**Problem requirements**
The line containing "change=added; new=robot (grey);" marks the end: output every line of the data up to it, and that line too, exactly as written.

-*-*-

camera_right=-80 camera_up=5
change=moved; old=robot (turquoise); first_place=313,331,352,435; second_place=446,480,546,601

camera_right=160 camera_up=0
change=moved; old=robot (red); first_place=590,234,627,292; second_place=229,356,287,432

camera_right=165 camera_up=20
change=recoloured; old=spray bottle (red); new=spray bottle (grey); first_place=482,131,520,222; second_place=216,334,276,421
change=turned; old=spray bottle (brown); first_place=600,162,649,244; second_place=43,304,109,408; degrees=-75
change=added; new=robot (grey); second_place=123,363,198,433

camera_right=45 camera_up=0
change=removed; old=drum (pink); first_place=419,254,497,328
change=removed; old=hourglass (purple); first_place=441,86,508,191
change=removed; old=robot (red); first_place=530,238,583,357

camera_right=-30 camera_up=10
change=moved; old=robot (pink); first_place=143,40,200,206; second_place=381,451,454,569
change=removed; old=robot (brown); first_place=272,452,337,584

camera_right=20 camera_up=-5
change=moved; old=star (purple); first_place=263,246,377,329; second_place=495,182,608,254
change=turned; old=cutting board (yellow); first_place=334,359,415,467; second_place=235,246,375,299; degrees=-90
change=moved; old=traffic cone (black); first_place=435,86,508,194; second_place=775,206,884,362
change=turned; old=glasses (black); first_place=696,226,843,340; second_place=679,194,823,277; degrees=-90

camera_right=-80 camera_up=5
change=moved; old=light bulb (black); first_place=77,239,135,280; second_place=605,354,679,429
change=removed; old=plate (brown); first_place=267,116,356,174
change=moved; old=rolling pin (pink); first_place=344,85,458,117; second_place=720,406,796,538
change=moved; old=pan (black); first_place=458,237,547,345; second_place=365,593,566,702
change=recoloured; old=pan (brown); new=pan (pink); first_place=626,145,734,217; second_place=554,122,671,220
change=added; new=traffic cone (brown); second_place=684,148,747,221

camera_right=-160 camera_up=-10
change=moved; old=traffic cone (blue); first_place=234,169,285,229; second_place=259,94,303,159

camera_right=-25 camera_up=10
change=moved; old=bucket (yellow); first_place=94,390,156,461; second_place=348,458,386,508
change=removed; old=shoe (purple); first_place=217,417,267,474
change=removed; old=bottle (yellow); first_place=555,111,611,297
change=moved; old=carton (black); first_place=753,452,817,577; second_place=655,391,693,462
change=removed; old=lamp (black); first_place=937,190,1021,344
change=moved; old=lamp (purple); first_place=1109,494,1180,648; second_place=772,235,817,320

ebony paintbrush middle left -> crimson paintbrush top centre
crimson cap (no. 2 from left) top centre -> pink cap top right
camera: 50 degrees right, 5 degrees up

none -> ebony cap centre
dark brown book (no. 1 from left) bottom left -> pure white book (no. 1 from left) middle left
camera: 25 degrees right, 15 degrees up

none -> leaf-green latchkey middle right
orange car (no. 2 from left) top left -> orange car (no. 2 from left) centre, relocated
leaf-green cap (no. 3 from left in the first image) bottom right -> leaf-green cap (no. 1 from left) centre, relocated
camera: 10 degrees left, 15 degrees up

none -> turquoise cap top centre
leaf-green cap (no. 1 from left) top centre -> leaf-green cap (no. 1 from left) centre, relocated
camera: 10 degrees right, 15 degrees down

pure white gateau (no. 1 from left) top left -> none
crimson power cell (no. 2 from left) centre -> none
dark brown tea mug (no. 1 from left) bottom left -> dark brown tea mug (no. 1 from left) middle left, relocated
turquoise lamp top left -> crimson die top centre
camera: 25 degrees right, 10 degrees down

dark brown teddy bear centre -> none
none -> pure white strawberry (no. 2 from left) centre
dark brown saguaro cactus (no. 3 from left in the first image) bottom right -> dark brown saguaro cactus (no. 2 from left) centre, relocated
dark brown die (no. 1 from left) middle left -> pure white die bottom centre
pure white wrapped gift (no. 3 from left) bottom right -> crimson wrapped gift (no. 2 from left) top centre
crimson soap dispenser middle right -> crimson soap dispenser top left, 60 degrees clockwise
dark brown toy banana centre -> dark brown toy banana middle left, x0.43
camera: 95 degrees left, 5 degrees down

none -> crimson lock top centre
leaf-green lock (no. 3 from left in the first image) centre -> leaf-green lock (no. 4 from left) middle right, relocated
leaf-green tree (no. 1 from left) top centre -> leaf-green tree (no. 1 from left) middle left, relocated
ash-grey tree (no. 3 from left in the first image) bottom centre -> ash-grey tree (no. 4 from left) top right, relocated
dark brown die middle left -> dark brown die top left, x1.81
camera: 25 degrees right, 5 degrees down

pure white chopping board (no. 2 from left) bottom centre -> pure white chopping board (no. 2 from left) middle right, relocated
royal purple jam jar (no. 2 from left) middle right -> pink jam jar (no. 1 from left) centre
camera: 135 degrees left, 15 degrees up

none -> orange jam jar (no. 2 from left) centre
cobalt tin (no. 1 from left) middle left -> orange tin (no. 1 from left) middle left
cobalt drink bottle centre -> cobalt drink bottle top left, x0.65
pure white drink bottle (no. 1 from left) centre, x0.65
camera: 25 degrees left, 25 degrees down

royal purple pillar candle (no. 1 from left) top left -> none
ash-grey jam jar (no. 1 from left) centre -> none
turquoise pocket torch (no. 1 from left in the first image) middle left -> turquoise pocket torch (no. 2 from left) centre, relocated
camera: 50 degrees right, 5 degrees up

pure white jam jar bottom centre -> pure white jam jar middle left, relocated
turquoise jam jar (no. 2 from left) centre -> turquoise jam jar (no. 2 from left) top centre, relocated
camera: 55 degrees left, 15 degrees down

-*-*-

**Answer box**
camera_right=-80 camera_up=5
change=moved; old=robot (turquoise); first_place=313,331,352,435; second_place=446,480,546,601

camera_right=160 camera_up=0
change=moved; old=robot (red); first_place=590,234,627,292; second_place=229,356,287,432

camera_right=165 camera_up=20
change=recoloured; old=spray bottle (red); new=spray bottle (grey); first_place=482,131,520,222; second_place=216,334,276,421
change=turned; old=spray bottle (brown); first_place=600,162,649,244; second_place=43,304,109,408; degrees=-75
change=added; new=robot (grey); second_place=123,363,198,433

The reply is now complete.